ACTION ITEM: Beginning with the first line and ending with the one containing "C203: 470nF (+15V, GND) -> 470nF (3V3, GND)", copy the lines of the listing below exactly; omit everything else.

[[ RECORD EXTRACTS, beginning ]]

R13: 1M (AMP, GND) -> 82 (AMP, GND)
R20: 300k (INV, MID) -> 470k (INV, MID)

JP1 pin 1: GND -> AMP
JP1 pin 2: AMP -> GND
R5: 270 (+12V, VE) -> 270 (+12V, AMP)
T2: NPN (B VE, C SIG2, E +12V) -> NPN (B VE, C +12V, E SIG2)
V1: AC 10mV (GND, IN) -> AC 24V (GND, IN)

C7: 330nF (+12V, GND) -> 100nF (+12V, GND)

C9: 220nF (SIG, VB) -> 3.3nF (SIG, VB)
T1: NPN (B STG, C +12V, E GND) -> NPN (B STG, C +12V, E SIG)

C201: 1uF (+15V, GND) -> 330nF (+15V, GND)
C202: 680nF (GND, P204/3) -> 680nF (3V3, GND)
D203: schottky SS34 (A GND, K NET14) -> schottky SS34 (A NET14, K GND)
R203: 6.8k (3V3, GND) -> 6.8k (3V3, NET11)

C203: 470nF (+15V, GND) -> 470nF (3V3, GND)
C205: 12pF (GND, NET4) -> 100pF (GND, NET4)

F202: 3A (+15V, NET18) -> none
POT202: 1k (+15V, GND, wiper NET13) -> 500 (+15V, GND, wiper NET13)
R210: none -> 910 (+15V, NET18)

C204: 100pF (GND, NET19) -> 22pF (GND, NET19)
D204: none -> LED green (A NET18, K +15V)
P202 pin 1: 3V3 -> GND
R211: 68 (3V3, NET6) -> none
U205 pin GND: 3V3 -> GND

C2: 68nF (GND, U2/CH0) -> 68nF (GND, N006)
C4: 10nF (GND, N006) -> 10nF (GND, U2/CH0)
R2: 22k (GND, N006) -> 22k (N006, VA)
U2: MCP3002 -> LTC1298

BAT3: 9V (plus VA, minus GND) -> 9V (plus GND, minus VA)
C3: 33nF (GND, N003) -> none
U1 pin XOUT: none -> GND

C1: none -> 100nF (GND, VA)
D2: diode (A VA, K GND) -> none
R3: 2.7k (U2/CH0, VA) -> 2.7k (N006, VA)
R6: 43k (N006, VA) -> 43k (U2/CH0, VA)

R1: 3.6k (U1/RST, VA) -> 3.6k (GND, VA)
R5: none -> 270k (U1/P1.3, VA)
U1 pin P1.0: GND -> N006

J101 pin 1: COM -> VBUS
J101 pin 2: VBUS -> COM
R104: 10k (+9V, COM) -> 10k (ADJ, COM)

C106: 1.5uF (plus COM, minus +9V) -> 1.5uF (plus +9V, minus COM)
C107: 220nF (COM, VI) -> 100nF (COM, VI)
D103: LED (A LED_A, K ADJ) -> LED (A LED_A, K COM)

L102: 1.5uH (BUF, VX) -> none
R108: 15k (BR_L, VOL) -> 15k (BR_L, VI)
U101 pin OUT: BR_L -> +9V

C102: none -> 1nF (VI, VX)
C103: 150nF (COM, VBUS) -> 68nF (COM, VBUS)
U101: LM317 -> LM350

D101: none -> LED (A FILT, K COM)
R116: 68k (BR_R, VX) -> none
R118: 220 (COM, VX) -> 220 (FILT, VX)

[[ RECORD EXTRACTS, end ]]

OUTPUT FOR THIS EXERCISE:
R13: 1M (AMP, GND) -> 82 (AMP, GND)
R20: 300k (INV, MID) -> 470k (INV, MID)

JP1 pin 1: GND -> AMP
JP1 pin 2: AMP -> GND
R5: 270 (+12V, VE) -> 270 (+12V, AMP)
T2: NPN (B VE, C SIG2, E +12V) -> NPN (B VE, C +12V, E SIG2)
V1: AC 10mV (GND, IN) -> AC 24V (GND, IN)

C7: 330nF (+12V, GND) -> 100nF (+12V, GND)

C9: 220nF (SIG, VB) -> 3.3nF (SIG, VB)
T1: NPN (B STG, C +12V, E GND) -> NPN (B STG, C +12V, E SIG)

C201: 1uF (+15V, GND) -> 330nF (+15V, GND)
C202: 680nF (GND, P204/3) -> 680nF (3V3, GND)
D203: schottky SS34 (A GND, K NET14) -> schottky SS34 (A NET14, K GND)
R203: 6.8k (3V3, GND) -> 6.8k (3V3, NET11)

C203: 470nF (+15V, GND) -> 470nF (3V3, GND)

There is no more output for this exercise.